● **Task prompt**:
For each entry, return the text exactly and omit any image.

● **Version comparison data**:
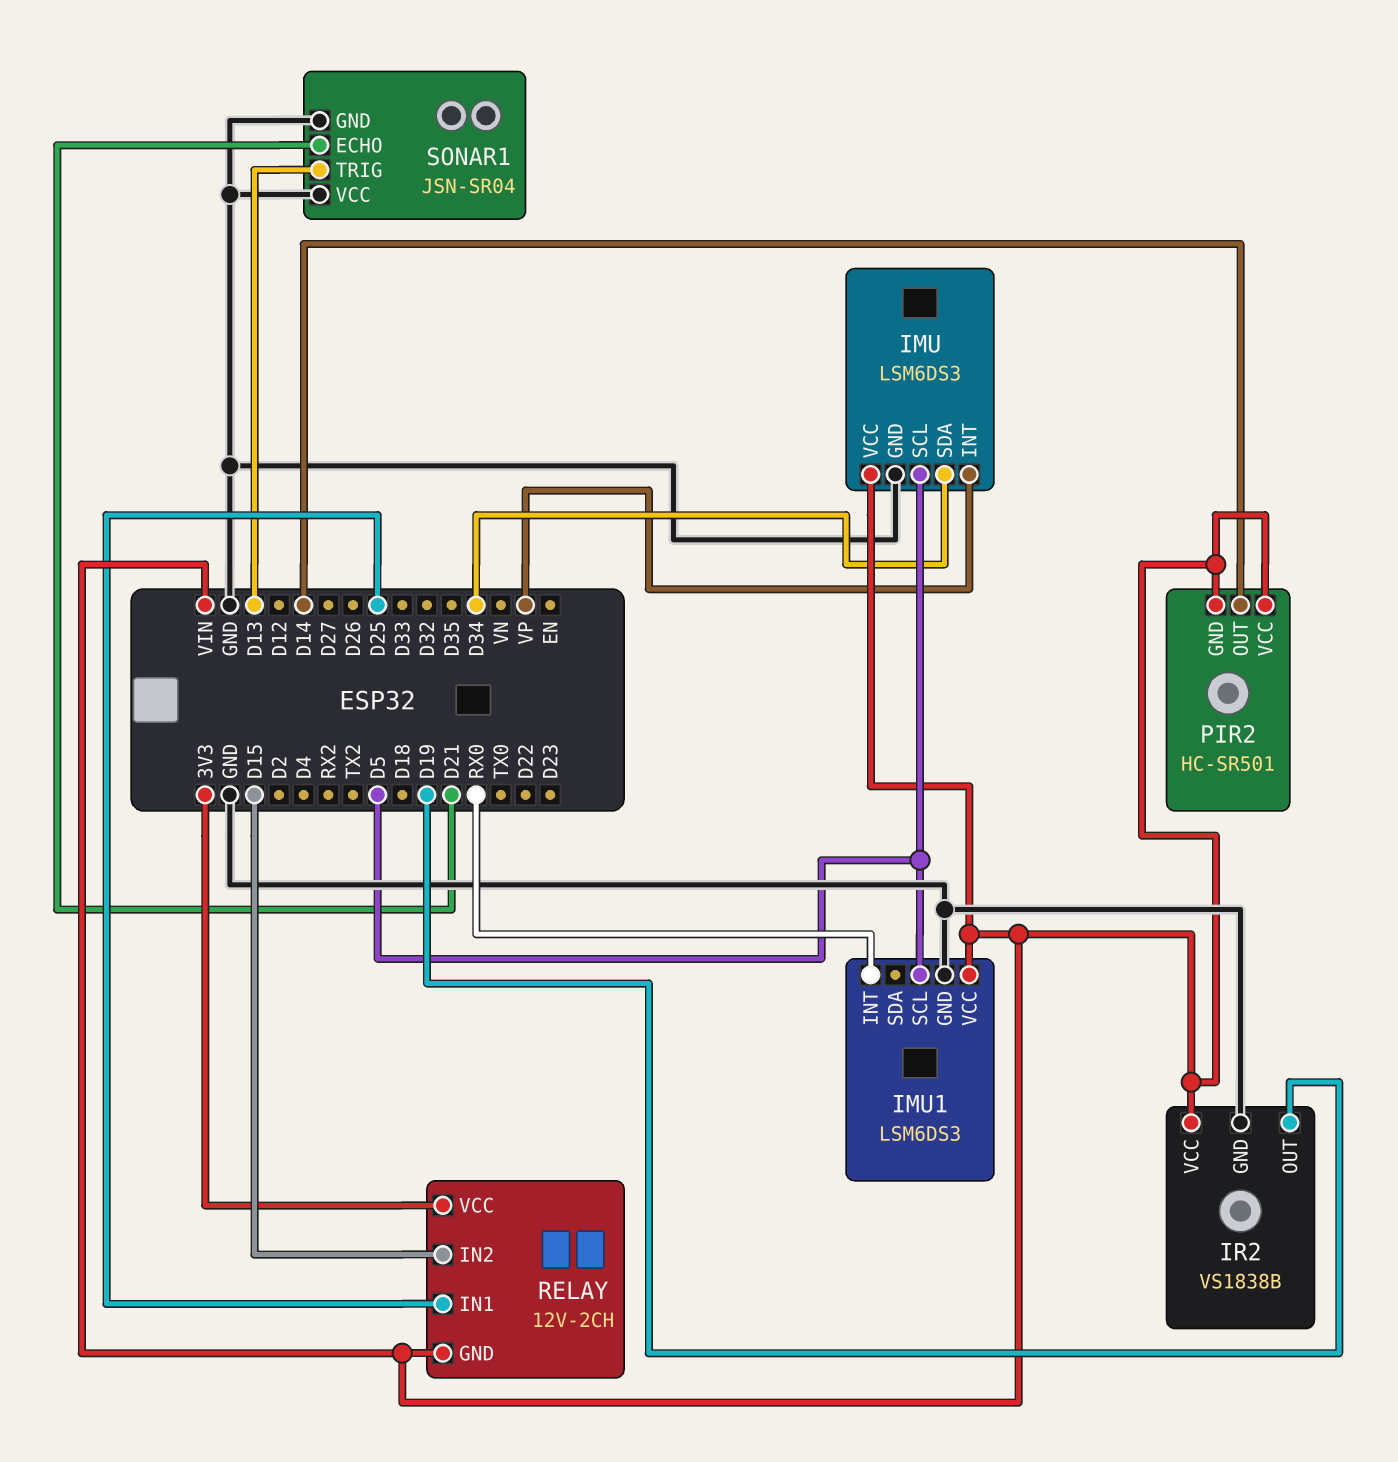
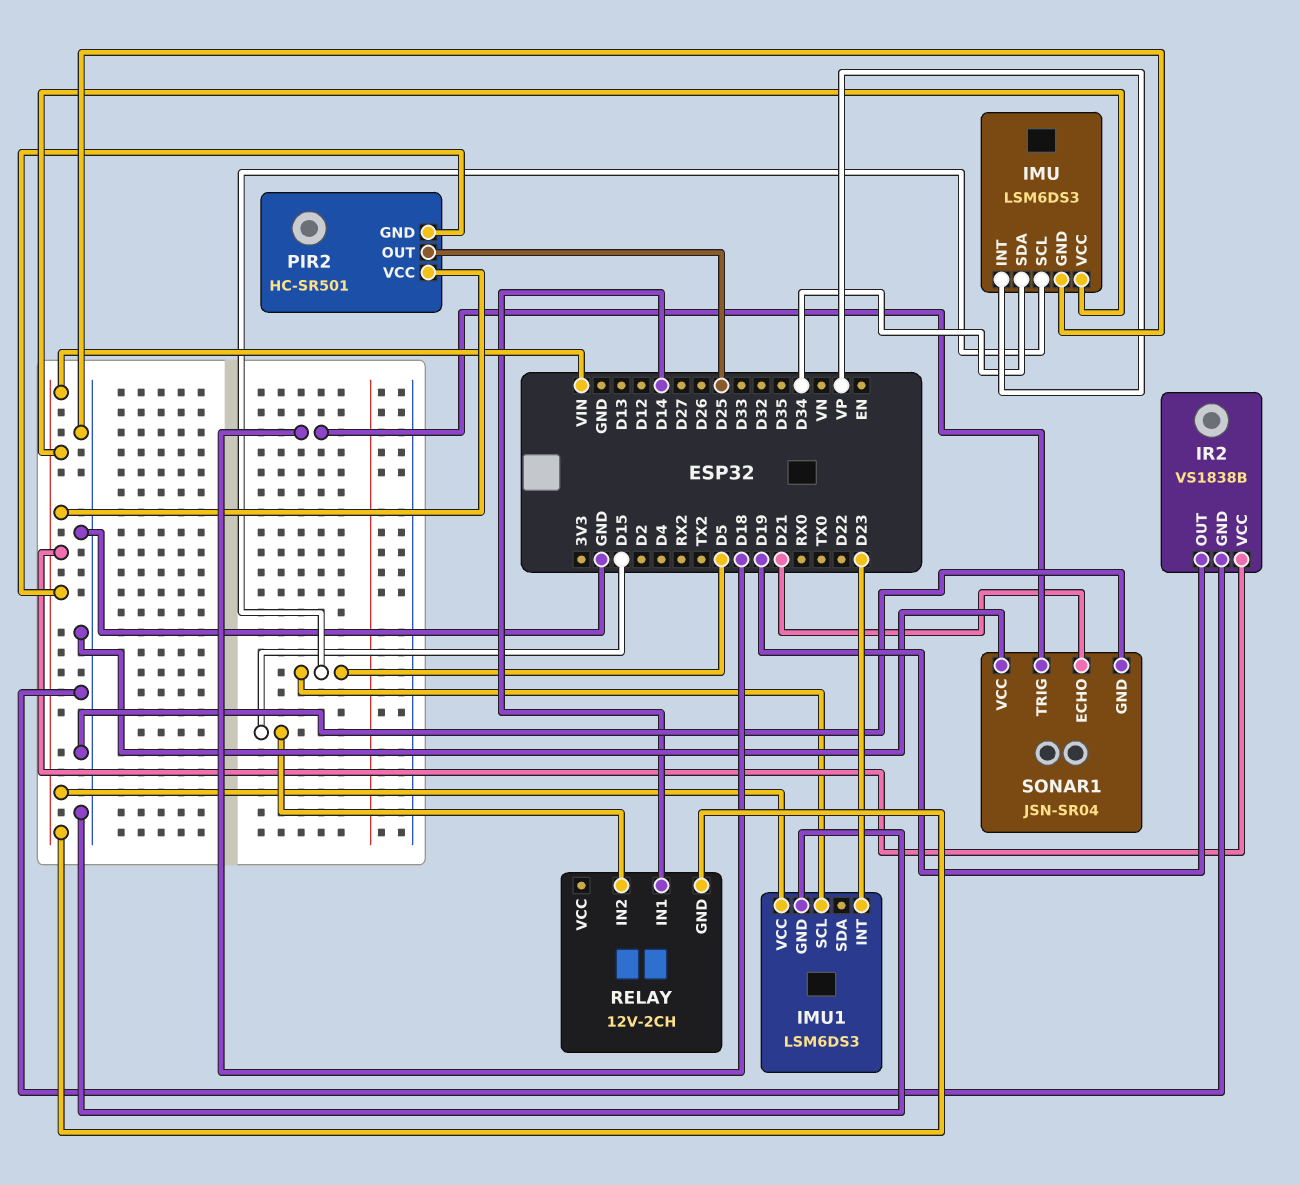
IMU1 pin INT: RX0 -> D23
PIR2 pin OUT: D14 -> D25
RELAY pin IN1: D25 -> D14
RELAY pin VCC: 3V3 -> none
SONAR1 pin TRIG: D13 -> D18

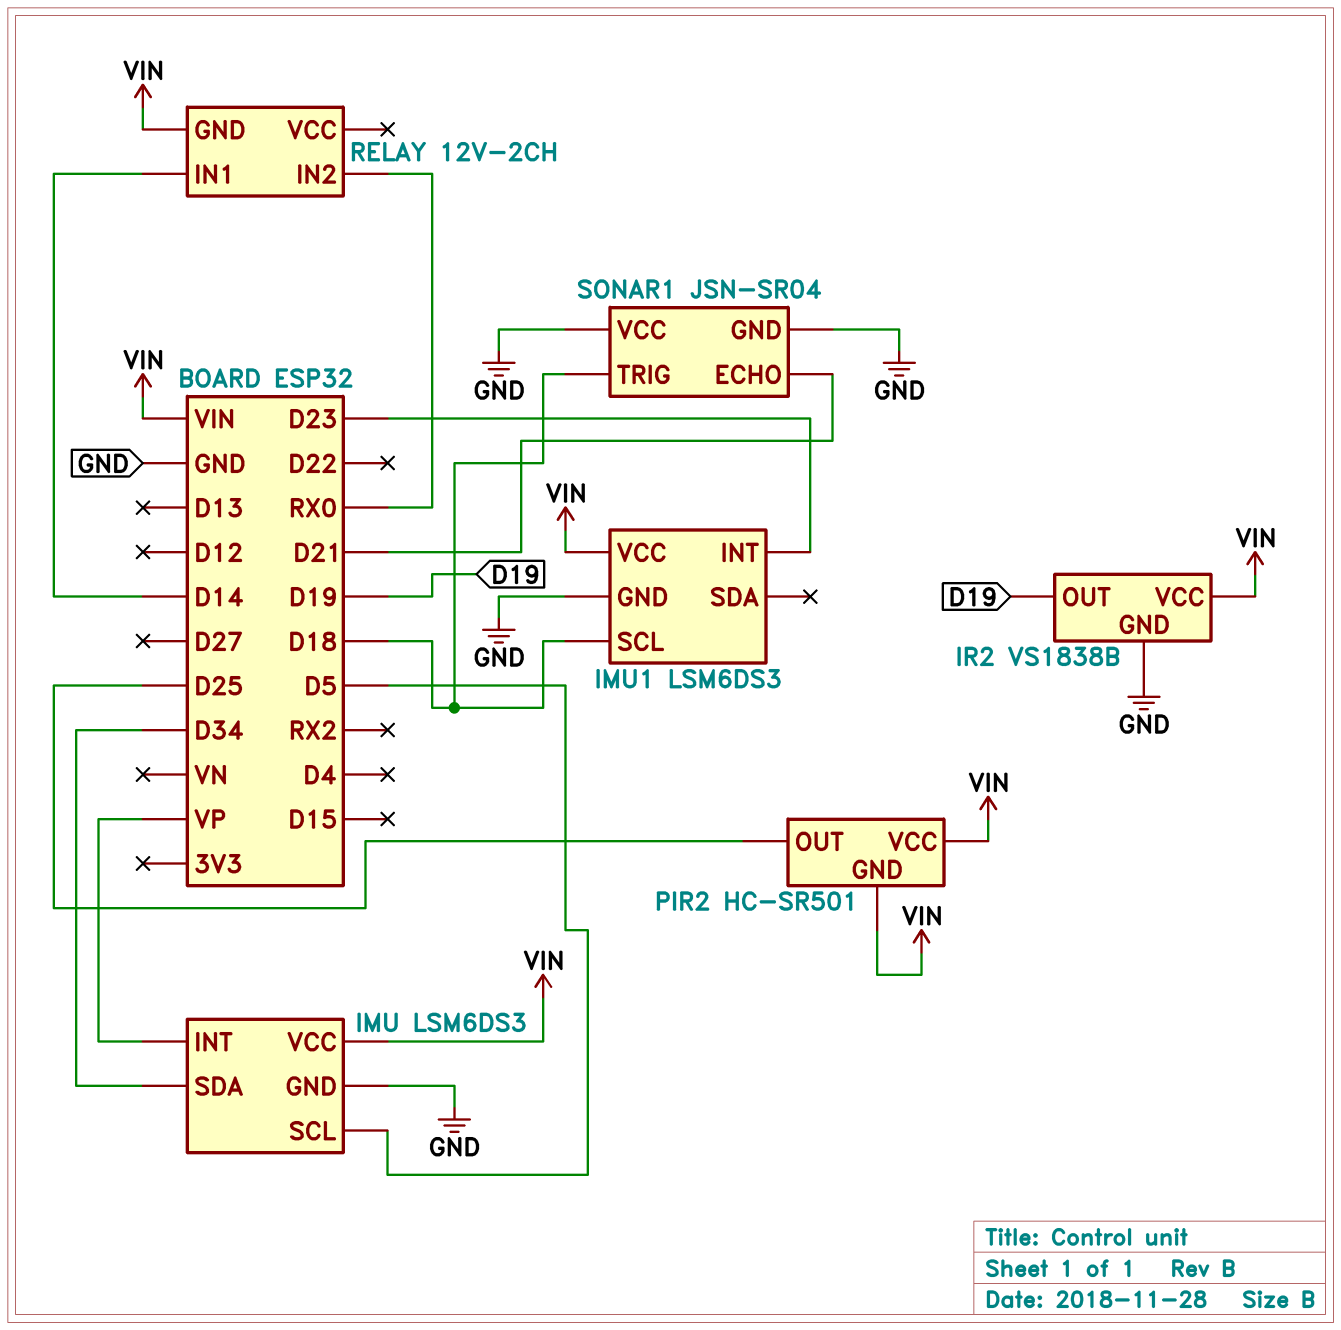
IMU1 pin SCL: D5 -> D18
RELAY pin IN2: D15 -> RX0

● **Task solution**:
IMU1 pin INT: RX0 -> D23
PIR2 pin OUT: D14 -> D25
RELAY pin IN1: D25 -> D14
RELAY pin VCC: 3V3 -> none
SONAR1 pin TRIG: D13 -> D18

IMU1 pin SCL: D5 -> D18
RELAY pin IN2: D15 -> RX0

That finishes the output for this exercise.